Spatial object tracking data
----------------

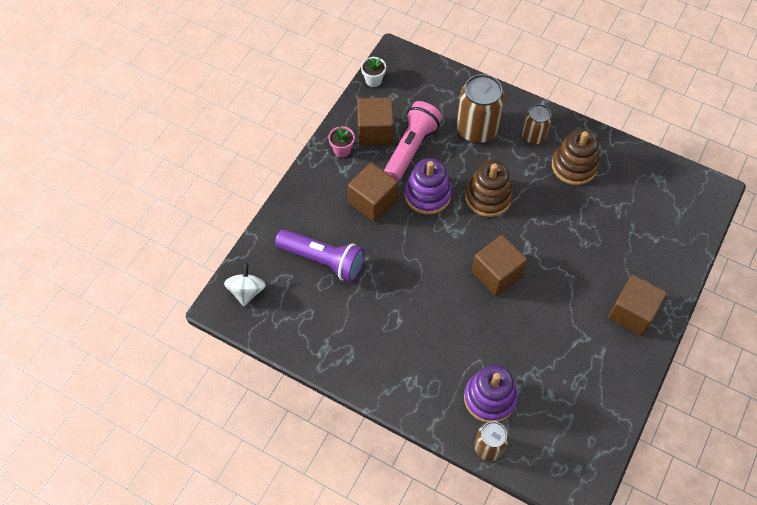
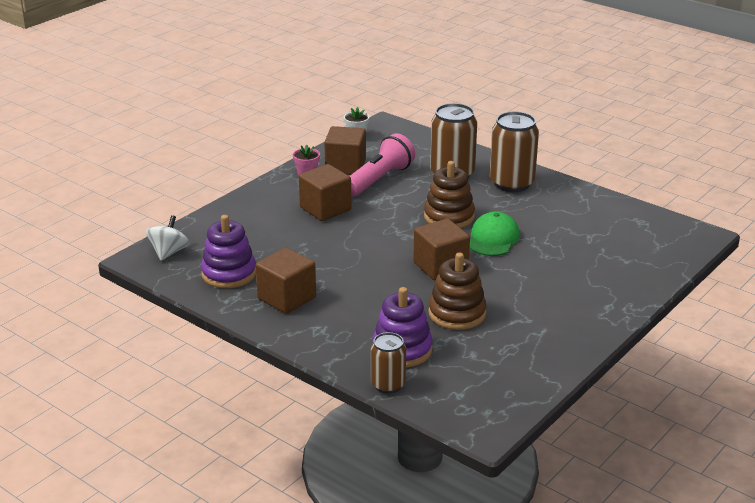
camera: 10 degrees right, 30 degrees down
purple flashlight [275,229,365,282] -> none
purple stacking toy [405,158,452,215] -> purple stacking toy moved to [201,215,256,288]
brown can [522,104,552,145] -> brown can [490,112,539,192], size x1.68
brown stacking toy [552,129,599,185] -> brown stacking toy moved to [428,252,486,330]
brown cube [608,275,667,336] -> brown cube moved to [256,247,316,314]
none -> green cap [470,211,520,256]

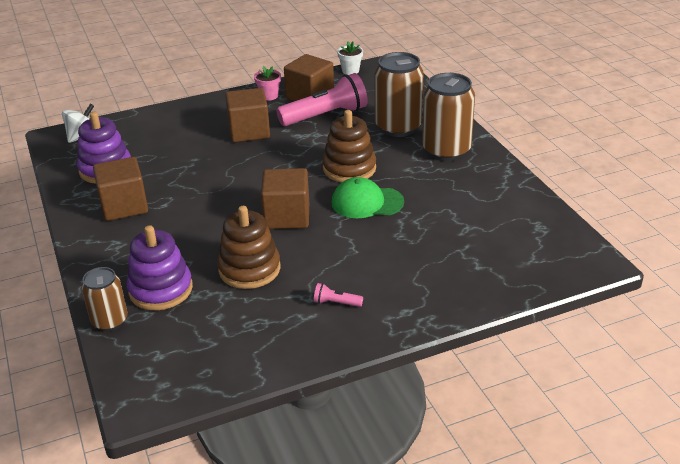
camera: 30 degrees right, 5 degrees up
green cap [470,211,520,256] -> green cap turned 135 degrees counterclockwise [331,177,404,218]
none -> pink flashlight [314,283,363,307]

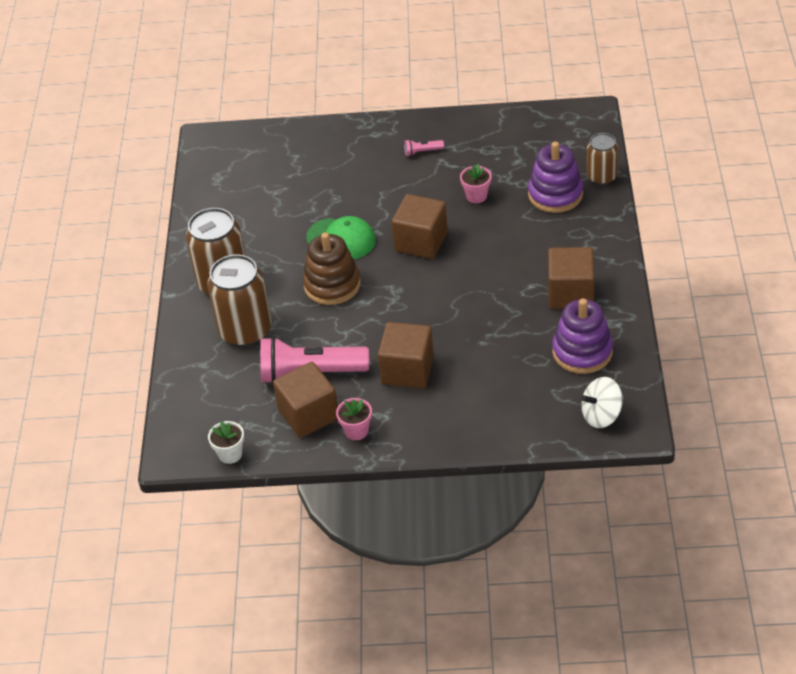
camera: 155 degrees left, 10 degrees up
brown stacking toy [217,206,280,289] -> pink flower pot [460,164,492,203]
pink flashlight [314,283,363,307] -> pink flashlight turned 135 degrees clockwise [404,139,444,156]

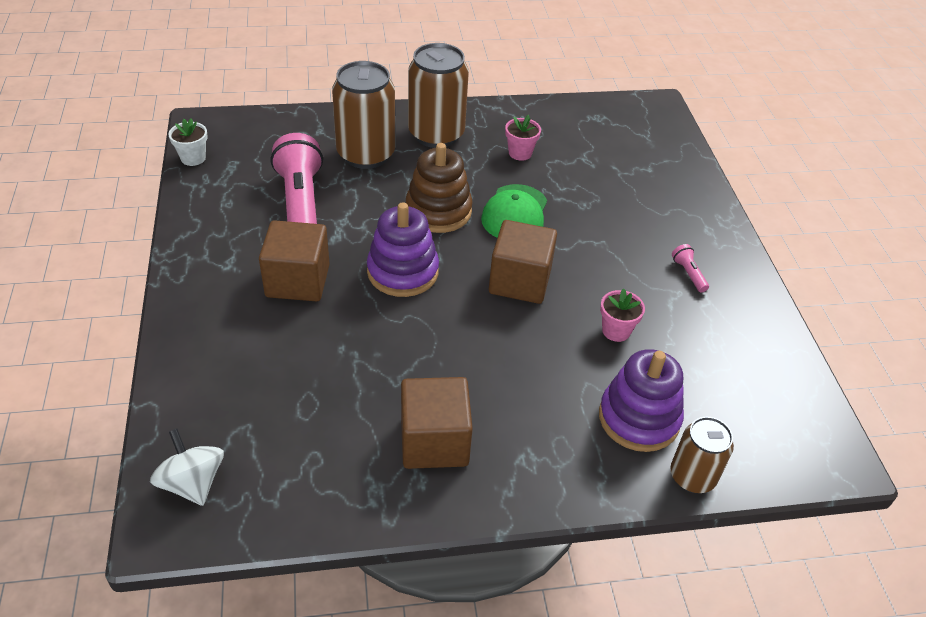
camera: 75 degrees right, 0 degrees up
brown cube [273,362,338,438] -> none
pink flower pot [336,398,372,440] -> pink flower pot moved to [505,115,541,161]
purple stacking toy [552,298,613,374] -> purple stacking toy moved to [367,202,439,297]

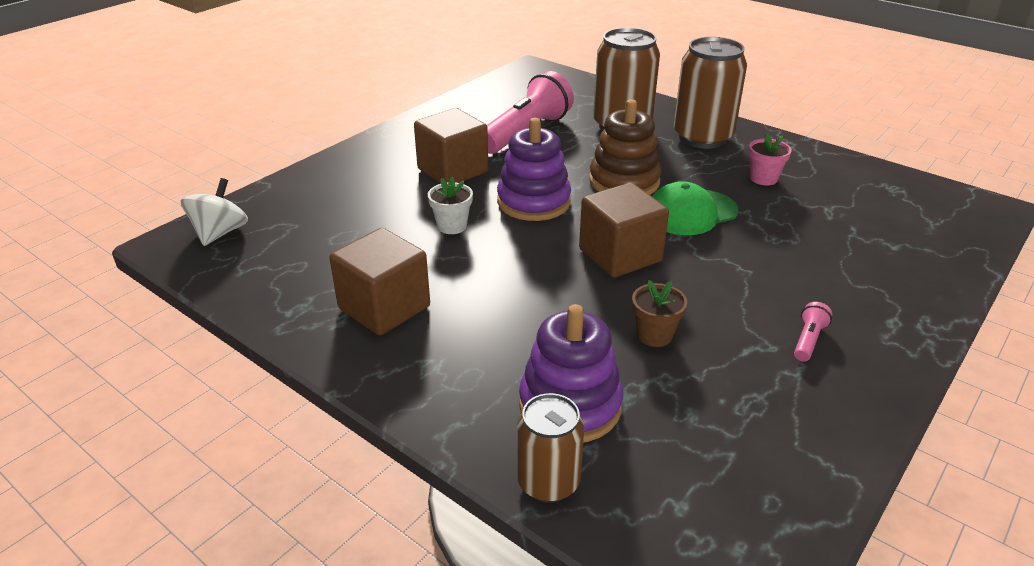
camera: 50 degrees right, 10 degrees down
white flower pot [168,119,208,166] -> white flower pot moved to [428,177,473,234]
pink flower pot [600,288,645,342] -> brown flower pot [632,280,687,347]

----------------

__Your instructions__
Print again, exactly, the lines of the records above from the first line through the line with "none -> green cap [470,211,520,256]". No pictures.

__Reply to the task__
camera: 10 degrees right, 30 degrees down
purple flashlight [275,229,365,282] -> none
purple stacking toy [405,158,452,215] -> purple stacking toy moved to [201,215,256,288]
brown can [522,104,552,145] -> brown can [490,112,539,192], size x1.68
brown stacking toy [552,129,599,185] -> brown stacking toy moved to [428,252,486,330]
brown cube [608,275,667,336] -> brown cube moved to [256,247,316,314]
none -> green cap [470,211,520,256]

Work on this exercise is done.